===== Dataset records

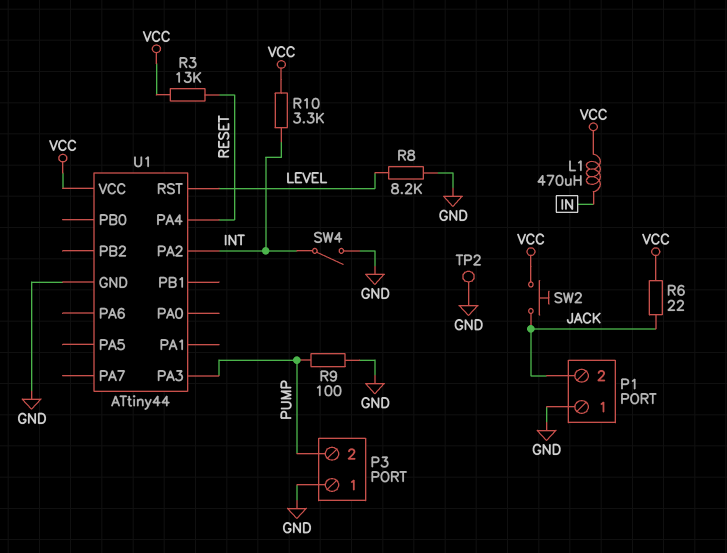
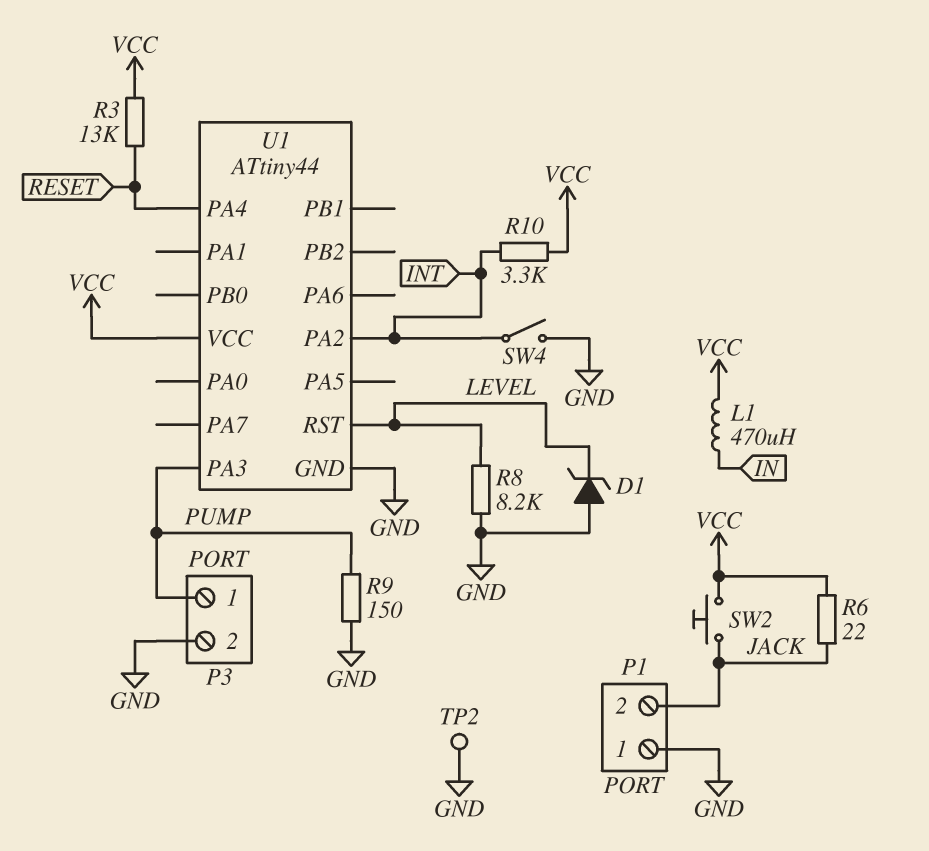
D1: none -> zener (A GND, K LEVEL)
P3 pin 1: GND -> PUMP
P3 pin 2: PUMP -> GND
R9: 100 (GND, PUMP) -> 150 (GND, PUMP)

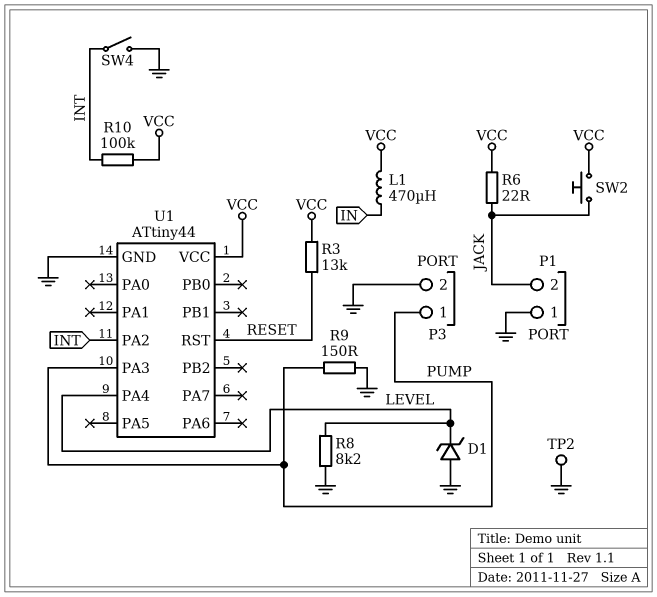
R10: 3.3k (INT, VCC) -> 100k (INT, VCC)
U1 pin PA4: RESET -> LEVEL
U1 pin RST: LEVEL -> RESET

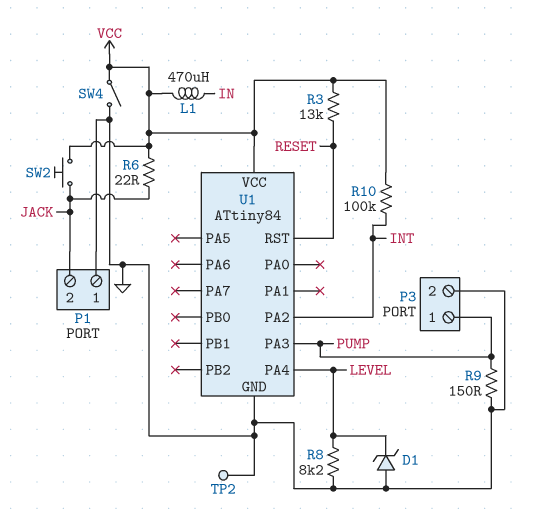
SW4: switch (GND, INT) -> switch (GND, VCC)
U1: ATtiny44 -> ATtiny84

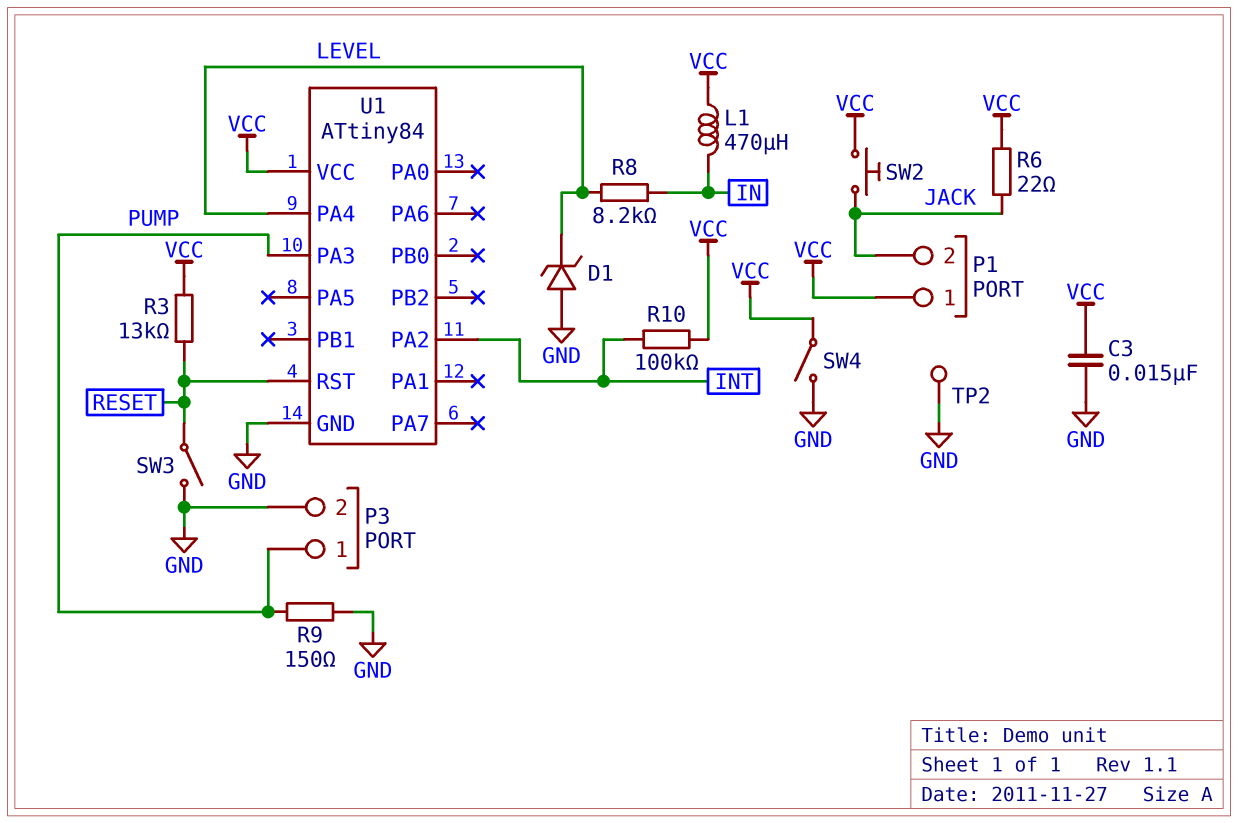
C3: none -> 15nF (GND, VCC)
P1 pin 1: GND -> VCC
R8: 8.2k (GND, LEVEL) -> 8.2k (IN, LEVEL)
SW3: none -> switch (GND, RESET)

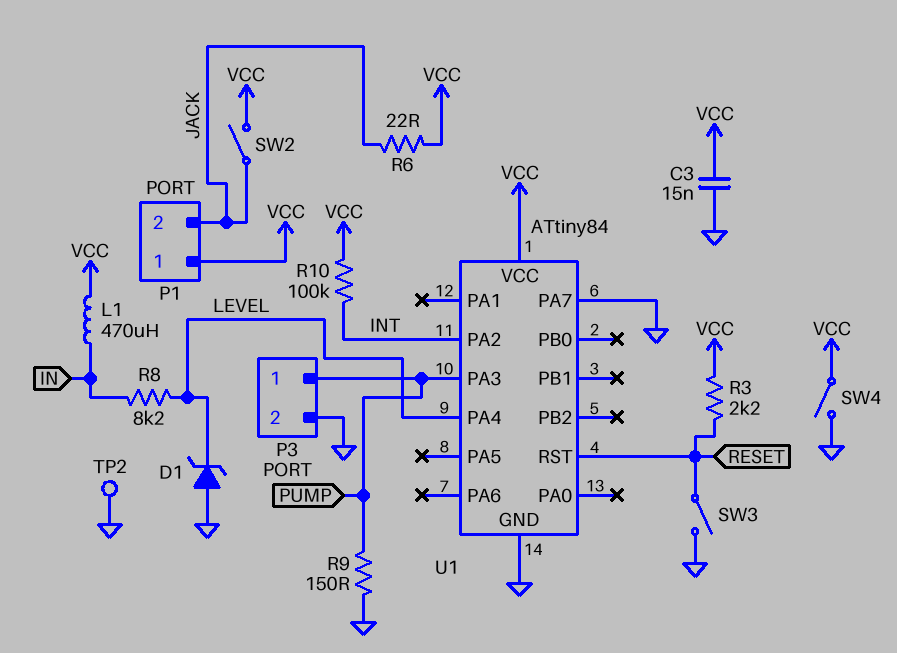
R3: 13k (RESET, VCC) -> 2.2k (RESET, VCC)
SW2: button (JACK, VCC) -> switch (JACK, VCC)
U1 pin PA7: none -> GND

==========

Problem to solve: Please copy out each line of the material that holds the string "LEVEL".

Written solution:
D1: none -> zener (A GND, K LEVEL)
U1 pin PA4: RESET -> LEVEL
U1 pin RST: LEVEL -> RESET
R8: 8.2k (GND, LEVEL) -> 8.2k (IN, LEVEL)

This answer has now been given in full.